(Colored object listings)
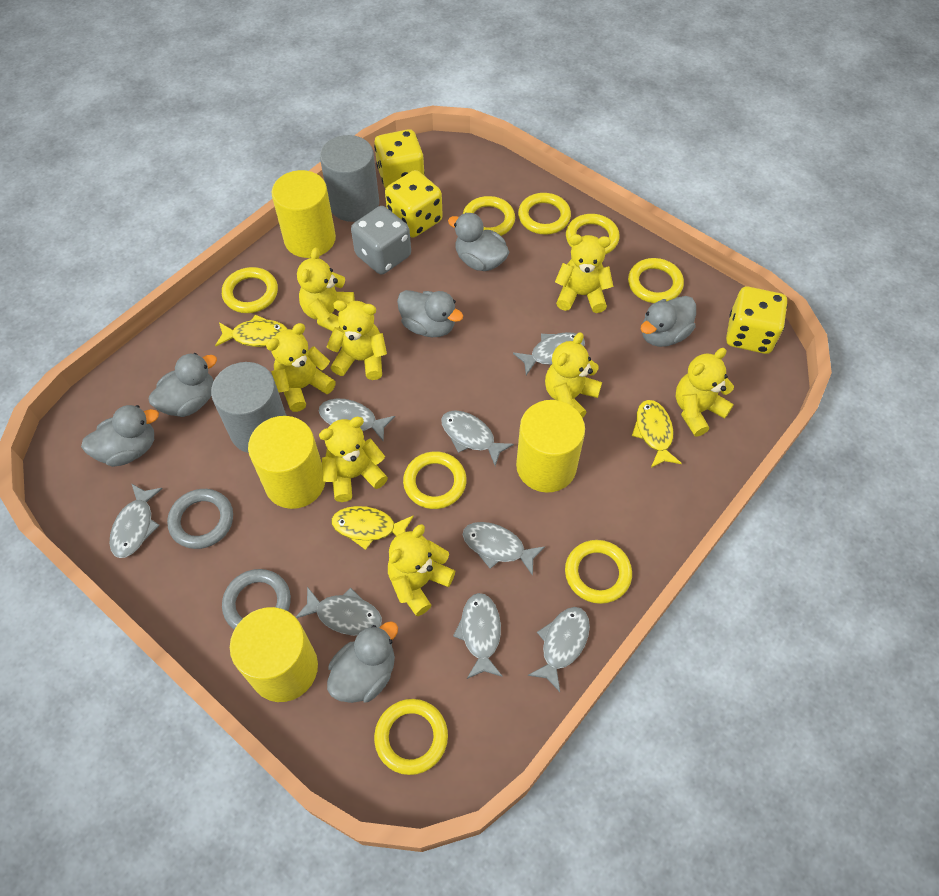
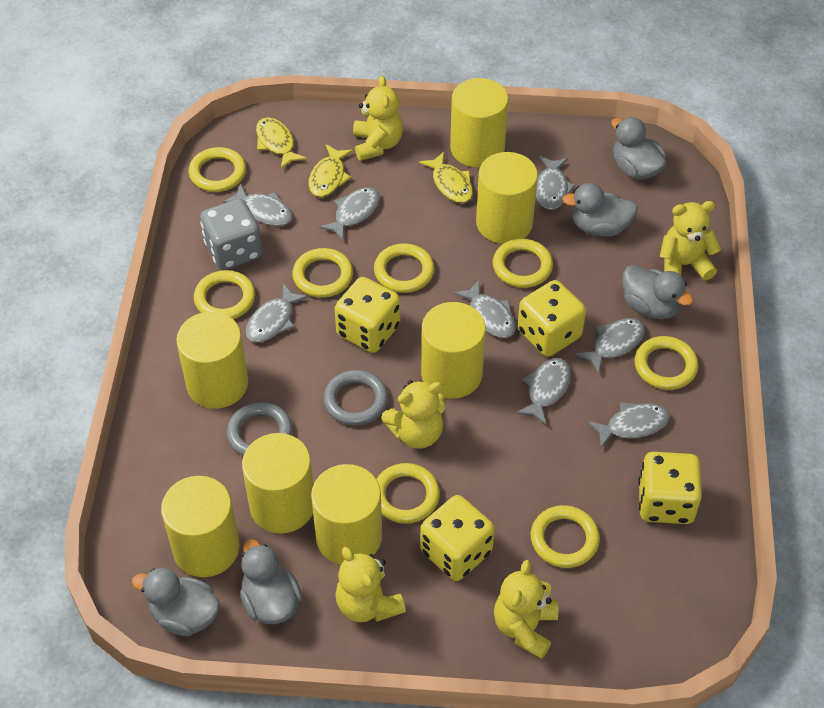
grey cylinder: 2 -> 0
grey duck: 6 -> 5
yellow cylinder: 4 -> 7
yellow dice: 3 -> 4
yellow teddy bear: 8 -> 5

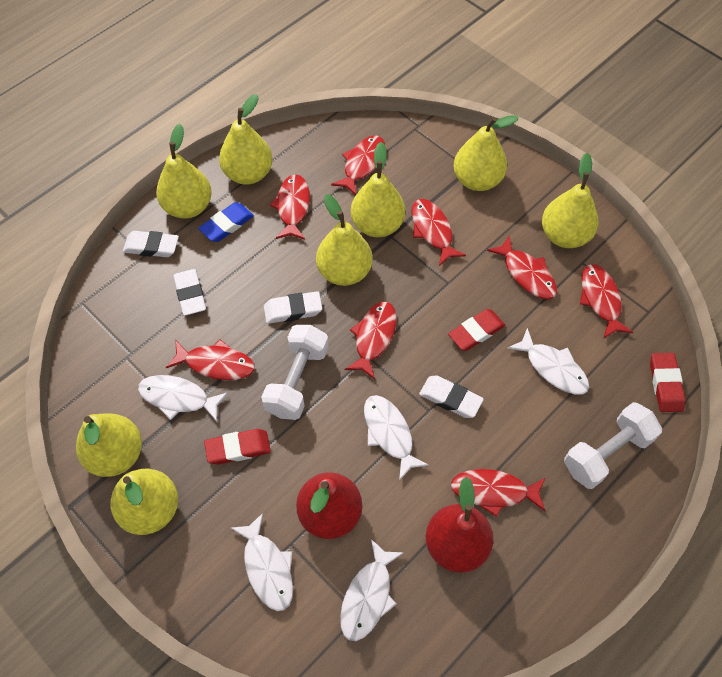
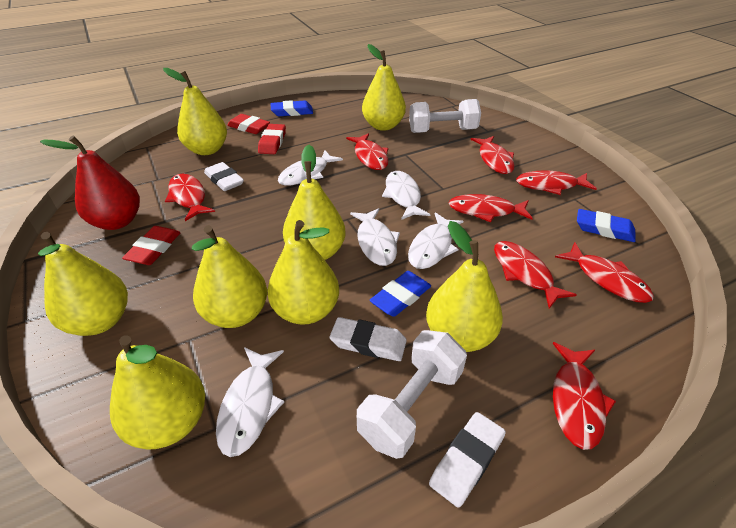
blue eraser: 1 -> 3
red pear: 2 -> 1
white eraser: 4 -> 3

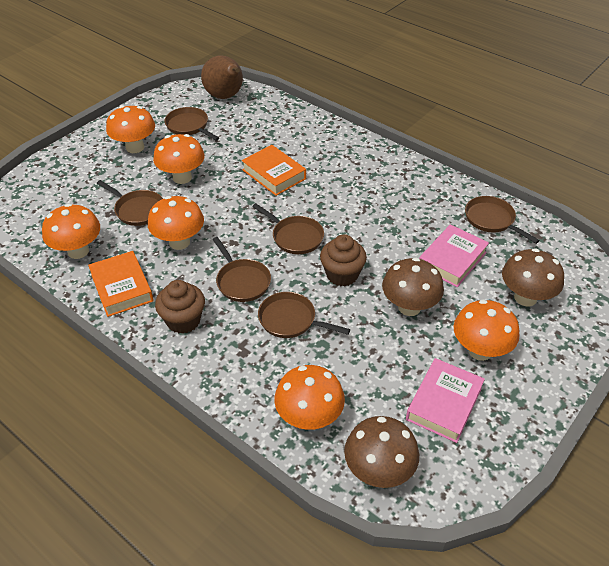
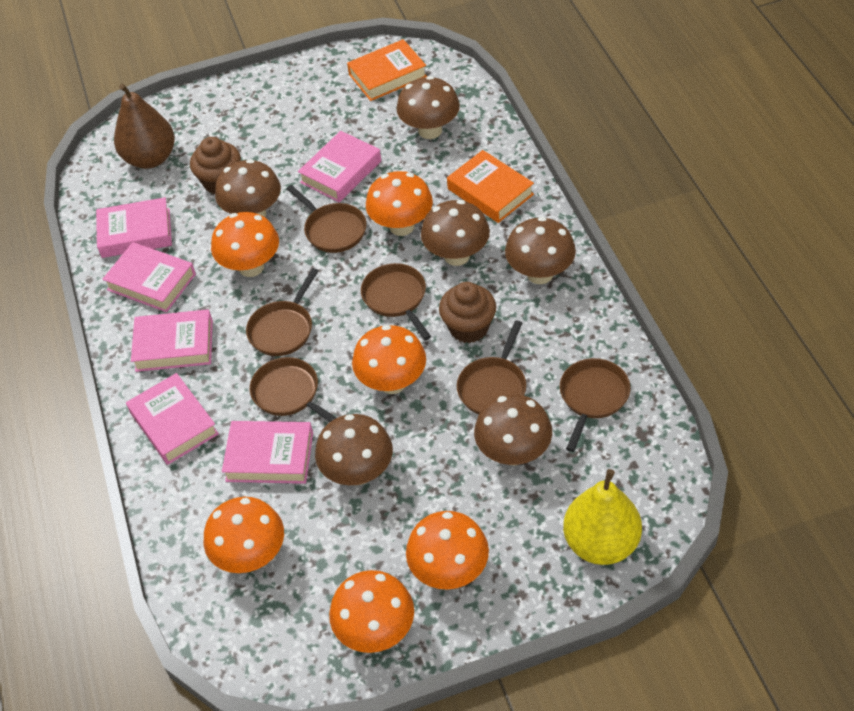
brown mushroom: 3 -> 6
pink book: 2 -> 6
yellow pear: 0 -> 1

# Instructions to follow:
Print again, word for word, every line from the line with "yellow cylinder: 4 -> 7" to the final line of the records, inclusive; skip the pictures.

# Exercise output:
yellow cylinder: 4 -> 7
yellow dice: 3 -> 4
yellow teddy bear: 8 -> 5

blue eraser: 1 -> 3
red pear: 2 -> 1
white eraser: 4 -> 3

brown mushroom: 3 -> 6
pink book: 2 -> 6
yellow pear: 0 -> 1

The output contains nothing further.